**Working data**
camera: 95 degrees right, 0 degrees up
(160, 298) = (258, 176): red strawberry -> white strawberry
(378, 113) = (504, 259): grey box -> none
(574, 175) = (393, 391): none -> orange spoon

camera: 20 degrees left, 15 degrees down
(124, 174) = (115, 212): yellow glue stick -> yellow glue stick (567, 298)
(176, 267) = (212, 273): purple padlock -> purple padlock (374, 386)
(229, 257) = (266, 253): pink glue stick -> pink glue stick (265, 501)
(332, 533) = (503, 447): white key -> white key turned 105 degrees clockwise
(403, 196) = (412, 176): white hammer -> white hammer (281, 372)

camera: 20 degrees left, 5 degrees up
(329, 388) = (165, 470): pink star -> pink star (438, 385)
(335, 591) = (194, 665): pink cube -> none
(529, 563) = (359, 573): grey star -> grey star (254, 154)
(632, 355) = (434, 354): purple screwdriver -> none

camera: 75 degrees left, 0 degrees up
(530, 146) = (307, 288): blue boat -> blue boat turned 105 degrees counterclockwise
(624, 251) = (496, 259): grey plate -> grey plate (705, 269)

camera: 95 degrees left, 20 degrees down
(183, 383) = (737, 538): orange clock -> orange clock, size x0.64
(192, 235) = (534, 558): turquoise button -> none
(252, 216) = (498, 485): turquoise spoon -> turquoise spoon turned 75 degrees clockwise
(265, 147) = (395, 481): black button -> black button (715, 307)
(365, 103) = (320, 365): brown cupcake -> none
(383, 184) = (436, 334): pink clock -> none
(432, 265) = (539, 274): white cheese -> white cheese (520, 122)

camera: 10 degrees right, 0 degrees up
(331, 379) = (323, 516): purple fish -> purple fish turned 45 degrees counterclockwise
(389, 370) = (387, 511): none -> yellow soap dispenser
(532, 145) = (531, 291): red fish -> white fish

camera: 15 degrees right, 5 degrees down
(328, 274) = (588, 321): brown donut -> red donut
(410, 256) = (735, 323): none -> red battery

**Your task**
Among the lines above, please count those that contain the string "star" and write the number by itself.

**Response for this exercise**
2